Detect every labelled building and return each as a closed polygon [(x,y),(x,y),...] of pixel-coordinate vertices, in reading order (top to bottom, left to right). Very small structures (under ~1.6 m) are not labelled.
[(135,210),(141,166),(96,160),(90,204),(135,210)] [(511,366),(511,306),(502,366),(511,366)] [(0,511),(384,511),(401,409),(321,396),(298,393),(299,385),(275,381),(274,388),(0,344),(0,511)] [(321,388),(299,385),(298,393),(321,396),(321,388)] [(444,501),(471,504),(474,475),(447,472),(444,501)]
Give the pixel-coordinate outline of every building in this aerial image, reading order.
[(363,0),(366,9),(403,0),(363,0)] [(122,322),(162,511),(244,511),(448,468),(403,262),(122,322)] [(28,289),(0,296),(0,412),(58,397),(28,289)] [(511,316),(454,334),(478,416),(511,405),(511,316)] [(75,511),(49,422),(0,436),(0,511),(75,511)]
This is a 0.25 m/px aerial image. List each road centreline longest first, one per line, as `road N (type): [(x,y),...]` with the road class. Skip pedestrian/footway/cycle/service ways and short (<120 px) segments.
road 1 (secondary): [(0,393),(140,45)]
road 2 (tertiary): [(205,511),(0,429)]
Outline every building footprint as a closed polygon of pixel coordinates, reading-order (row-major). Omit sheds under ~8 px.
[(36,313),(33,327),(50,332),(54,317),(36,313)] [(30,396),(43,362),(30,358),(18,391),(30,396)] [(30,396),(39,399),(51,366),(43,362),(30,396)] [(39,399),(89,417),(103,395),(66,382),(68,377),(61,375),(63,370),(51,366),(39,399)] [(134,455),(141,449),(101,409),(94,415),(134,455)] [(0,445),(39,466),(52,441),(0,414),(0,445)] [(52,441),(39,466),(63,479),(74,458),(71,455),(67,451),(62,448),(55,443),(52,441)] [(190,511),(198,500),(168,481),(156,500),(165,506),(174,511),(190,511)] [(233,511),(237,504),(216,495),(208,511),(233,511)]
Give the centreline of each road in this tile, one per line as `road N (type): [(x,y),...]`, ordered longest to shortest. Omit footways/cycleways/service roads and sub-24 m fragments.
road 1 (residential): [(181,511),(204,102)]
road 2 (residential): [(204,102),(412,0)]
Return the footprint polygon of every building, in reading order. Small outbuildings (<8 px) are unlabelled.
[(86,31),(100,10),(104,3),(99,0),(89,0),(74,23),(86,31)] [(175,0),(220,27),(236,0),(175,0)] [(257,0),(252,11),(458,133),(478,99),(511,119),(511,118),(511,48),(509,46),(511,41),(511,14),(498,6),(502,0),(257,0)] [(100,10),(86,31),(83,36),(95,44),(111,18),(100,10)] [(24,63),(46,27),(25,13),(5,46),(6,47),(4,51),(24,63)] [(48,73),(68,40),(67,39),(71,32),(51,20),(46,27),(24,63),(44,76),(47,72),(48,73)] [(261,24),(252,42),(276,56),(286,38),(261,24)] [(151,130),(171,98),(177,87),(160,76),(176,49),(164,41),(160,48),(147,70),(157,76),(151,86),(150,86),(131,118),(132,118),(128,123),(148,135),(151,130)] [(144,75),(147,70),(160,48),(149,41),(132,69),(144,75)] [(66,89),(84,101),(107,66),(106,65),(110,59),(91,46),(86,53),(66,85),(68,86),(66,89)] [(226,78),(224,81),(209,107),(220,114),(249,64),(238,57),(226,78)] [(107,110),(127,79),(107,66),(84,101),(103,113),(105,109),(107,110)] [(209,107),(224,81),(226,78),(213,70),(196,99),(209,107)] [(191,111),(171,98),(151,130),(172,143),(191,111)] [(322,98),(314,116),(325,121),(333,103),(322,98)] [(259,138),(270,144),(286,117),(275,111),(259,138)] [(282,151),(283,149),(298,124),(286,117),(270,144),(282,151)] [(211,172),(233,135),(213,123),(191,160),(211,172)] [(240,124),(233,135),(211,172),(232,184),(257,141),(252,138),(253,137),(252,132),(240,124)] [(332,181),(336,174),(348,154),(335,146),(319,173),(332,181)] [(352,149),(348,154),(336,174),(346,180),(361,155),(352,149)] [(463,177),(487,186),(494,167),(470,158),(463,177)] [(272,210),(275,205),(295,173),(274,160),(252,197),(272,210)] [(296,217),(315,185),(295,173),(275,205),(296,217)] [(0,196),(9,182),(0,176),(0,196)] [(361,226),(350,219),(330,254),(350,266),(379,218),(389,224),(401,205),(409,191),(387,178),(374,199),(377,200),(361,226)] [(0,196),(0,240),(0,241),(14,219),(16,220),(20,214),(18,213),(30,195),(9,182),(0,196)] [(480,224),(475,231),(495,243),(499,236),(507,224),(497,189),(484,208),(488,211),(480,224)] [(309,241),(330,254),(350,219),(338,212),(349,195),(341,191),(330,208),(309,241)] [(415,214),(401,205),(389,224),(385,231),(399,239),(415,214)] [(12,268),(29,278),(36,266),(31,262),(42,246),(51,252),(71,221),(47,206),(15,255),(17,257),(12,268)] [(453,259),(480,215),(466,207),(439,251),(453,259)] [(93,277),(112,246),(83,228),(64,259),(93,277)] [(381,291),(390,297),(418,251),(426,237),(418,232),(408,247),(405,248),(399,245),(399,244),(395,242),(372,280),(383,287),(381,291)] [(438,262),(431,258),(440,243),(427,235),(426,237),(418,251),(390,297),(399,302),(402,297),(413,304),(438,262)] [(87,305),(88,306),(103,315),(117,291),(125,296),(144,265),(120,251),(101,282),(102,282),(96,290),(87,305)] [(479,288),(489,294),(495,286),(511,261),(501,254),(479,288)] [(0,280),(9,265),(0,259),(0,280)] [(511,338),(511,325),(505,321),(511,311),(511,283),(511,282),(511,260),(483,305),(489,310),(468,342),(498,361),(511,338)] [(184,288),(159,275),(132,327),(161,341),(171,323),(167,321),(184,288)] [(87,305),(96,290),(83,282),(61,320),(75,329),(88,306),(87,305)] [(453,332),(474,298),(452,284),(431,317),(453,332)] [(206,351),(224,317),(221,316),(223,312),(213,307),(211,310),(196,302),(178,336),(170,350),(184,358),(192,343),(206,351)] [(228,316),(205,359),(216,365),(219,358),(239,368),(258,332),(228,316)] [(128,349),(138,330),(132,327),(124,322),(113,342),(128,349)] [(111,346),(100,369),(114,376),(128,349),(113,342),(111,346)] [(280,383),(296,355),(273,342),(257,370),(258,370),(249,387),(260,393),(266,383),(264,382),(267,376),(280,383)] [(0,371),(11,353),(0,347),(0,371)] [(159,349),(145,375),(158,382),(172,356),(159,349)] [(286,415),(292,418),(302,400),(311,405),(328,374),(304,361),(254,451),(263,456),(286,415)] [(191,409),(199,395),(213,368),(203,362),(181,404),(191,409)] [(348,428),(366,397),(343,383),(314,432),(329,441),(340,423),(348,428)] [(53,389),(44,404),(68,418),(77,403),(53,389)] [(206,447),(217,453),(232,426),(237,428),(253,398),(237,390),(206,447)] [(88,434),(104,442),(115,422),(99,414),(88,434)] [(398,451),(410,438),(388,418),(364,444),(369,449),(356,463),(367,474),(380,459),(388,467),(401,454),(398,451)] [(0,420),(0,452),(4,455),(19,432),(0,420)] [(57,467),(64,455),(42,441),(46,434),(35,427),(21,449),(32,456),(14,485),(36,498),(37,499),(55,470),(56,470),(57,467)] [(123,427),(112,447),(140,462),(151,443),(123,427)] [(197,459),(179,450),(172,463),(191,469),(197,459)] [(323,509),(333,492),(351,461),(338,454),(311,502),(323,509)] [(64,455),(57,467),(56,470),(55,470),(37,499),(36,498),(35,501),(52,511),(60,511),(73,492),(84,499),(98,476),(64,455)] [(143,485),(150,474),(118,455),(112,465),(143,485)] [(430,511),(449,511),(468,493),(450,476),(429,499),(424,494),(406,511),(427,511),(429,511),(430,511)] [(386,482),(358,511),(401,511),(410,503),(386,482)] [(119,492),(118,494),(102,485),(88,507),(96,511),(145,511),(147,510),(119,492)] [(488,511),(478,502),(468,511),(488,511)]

TASK TO COMPLETE:
Copy the material from its first line through the line containing "road 2 (tertiary): [(205,511),(0,429)]", reproducing each line without any change.

WRITTEN ANSWER:
Detect every labelled building and return each as a closed polygon [(x,y),(x,y),...] of pixel-coordinate vertices, in reading order (top to bottom, left to right). Very small structures (under ~1.6 m) are not labelled.
[(135,210),(141,166),(96,160),(90,204),(135,210)] [(511,366),(511,306),(502,366),(511,366)] [(0,511),(384,511),(401,409),(321,396),(298,393),(299,385),(275,381),(274,388),(0,344),(0,511)] [(321,388),(299,385),(298,393),(321,396),(321,388)] [(444,501),(471,504),(474,475),(447,472),(444,501)]
Give the pixel-coordinate outline of every building in this aerial image, reading order.
[(363,0),(366,9),(403,0),(363,0)] [(122,322),(162,511),(244,511),(448,468),(403,262),(122,322)] [(28,289),(0,296),(0,412),(58,397),(28,289)] [(511,316),(454,334),(478,416),(511,405),(511,316)] [(75,511),(49,422),(0,436),(0,511),(75,511)]
This is a 0.25 m/px aerial image. List each road centreline longest first, one per line, as `road N (type): [(x,y),...]` with the road class. Skip pedestrian/footway/cycle/service ways and short (<120 px) segments.
road 1 (secondary): [(0,393),(140,45)]
road 2 (tertiary): [(205,511),(0,429)]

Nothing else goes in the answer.